____ DATA SHOWN

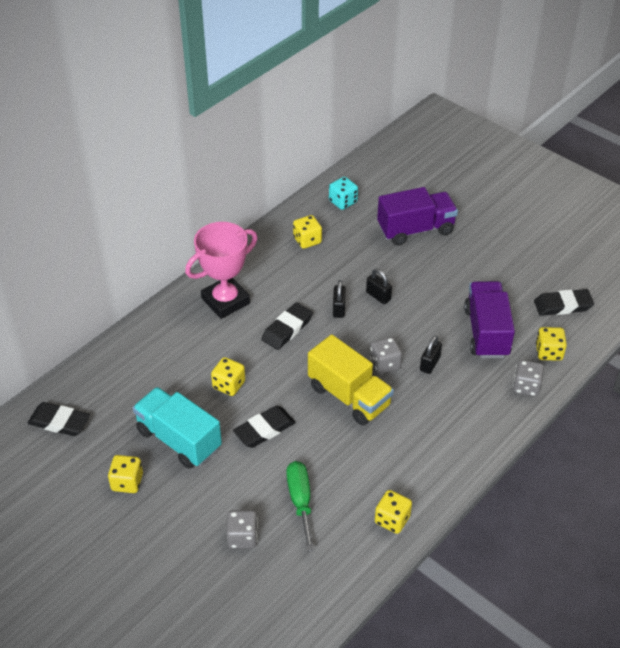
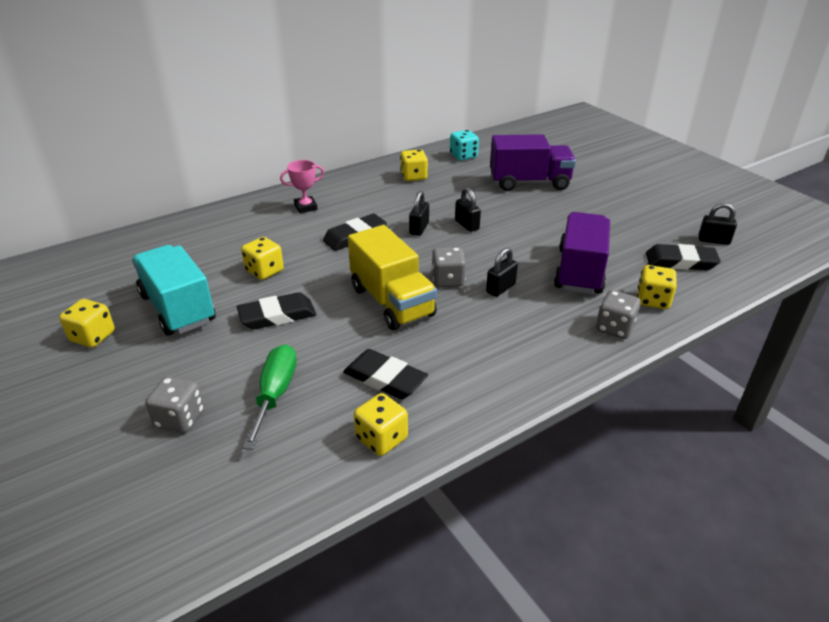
camera: 15 degrees right, 10 degrees down
(59, 422) = (70, 273): black eraser -> black eraser (385, 378)
(225, 301) = (305, 207): pink trophy -> pink trophy, size x0.50
(585, 275) = (713, 240): none -> black padlock

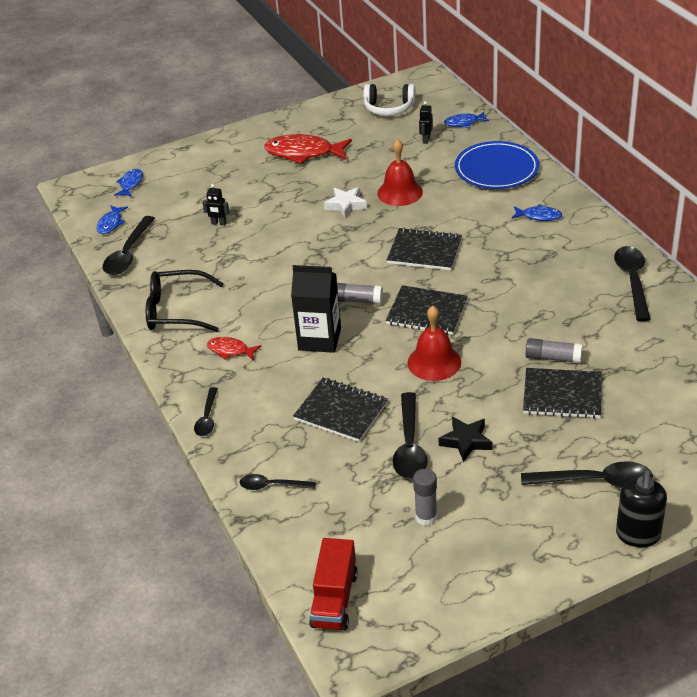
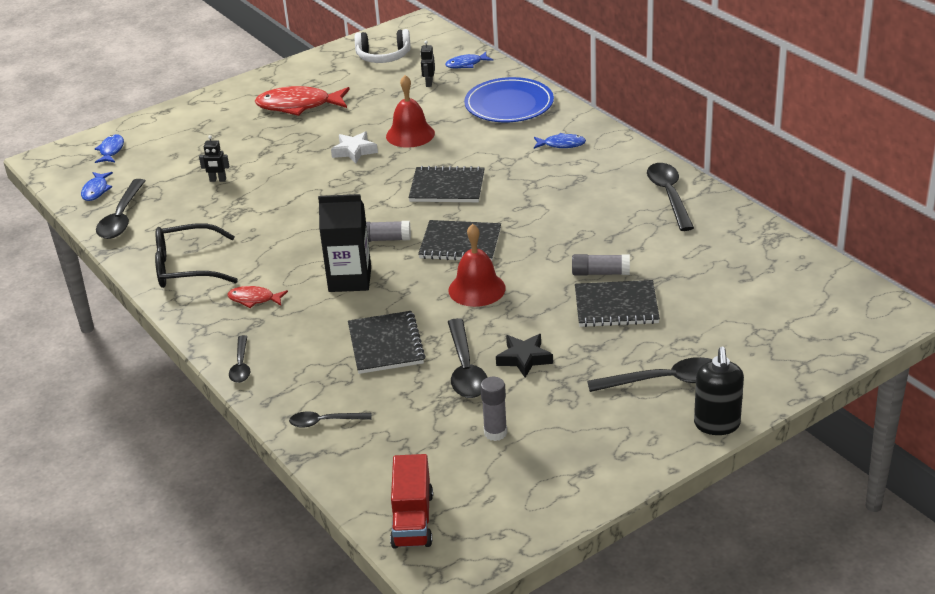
camera: 10 degrees left, 5 degrees down
(341, 411) = (386, 344): black notebook -> black notebook turned 60 degrees clockwise

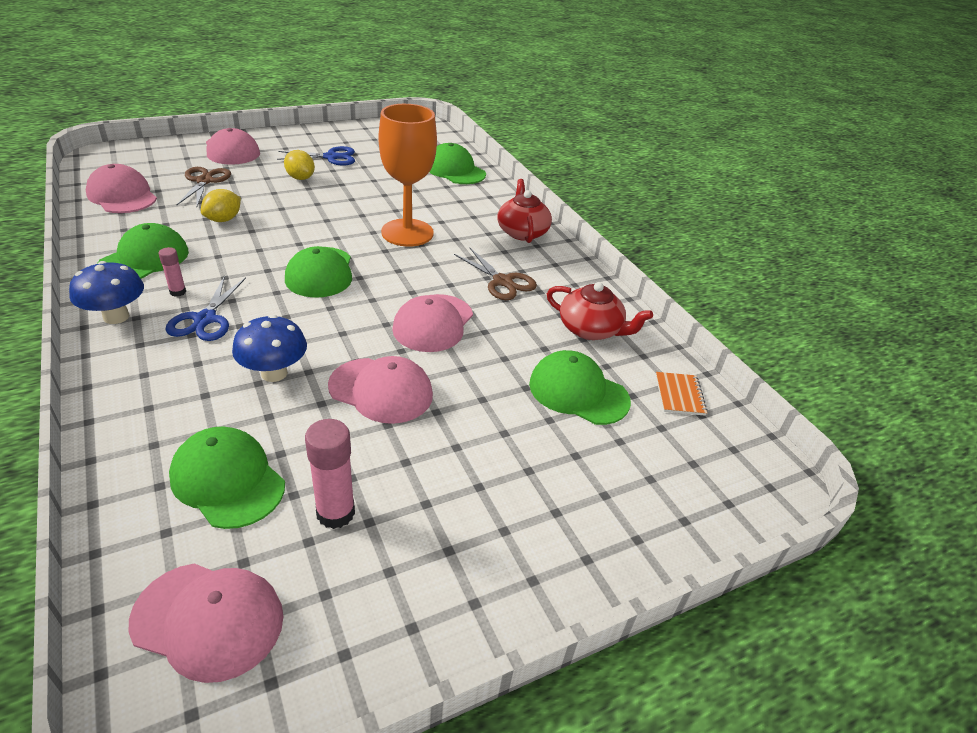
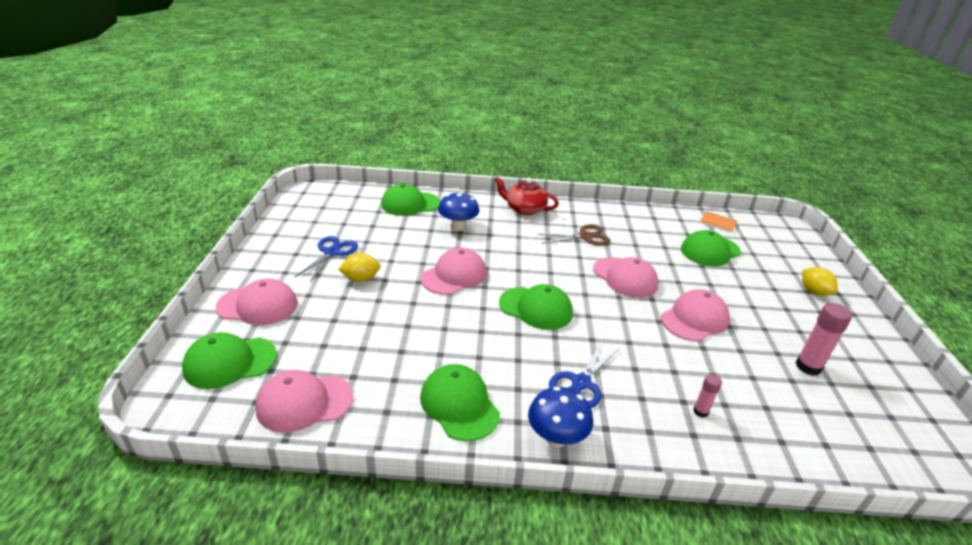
camera: 60 degrees left, 5 degrees down
(178, 292) = (530, 392): pink glue stick -> pink glue stick (700, 411)
(204, 181) = (318, 337): brown scissors -> none
(205, 319) = (581, 383): blue scissors -> blue scissors turned 90 degrees clockwise
(208, 620) = (895, 436): pink cap -> pink cap (454, 275)
(223, 219) = (412, 340): yellow lemon -> yellow lemon (814, 292)
(228, 480) = (778, 406): green cap -> green cap (230, 362)
(274, 373) = (665, 361): blue mushroom -> blue mushroom (458, 227)
(407, 233) = (497, 253): orange goblet -> none
(591, 329) = (651, 226): red teapot -> none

________

Everything from the line containing "(205, 319) = (581, 383): blue" to the last line of the material above should be printed exactly, both ends included.

> _TASK ANSWER_
(205, 319) = (581, 383): blue scissors -> blue scissors turned 90 degrees clockwise
(208, 620) = (895, 436): pink cap -> pink cap (454, 275)
(223, 219) = (412, 340): yellow lemon -> yellow lemon (814, 292)
(228, 480) = (778, 406): green cap -> green cap (230, 362)
(274, 373) = (665, 361): blue mushroom -> blue mushroom (458, 227)
(407, 233) = (497, 253): orange goblet -> none
(591, 329) = (651, 226): red teapot -> none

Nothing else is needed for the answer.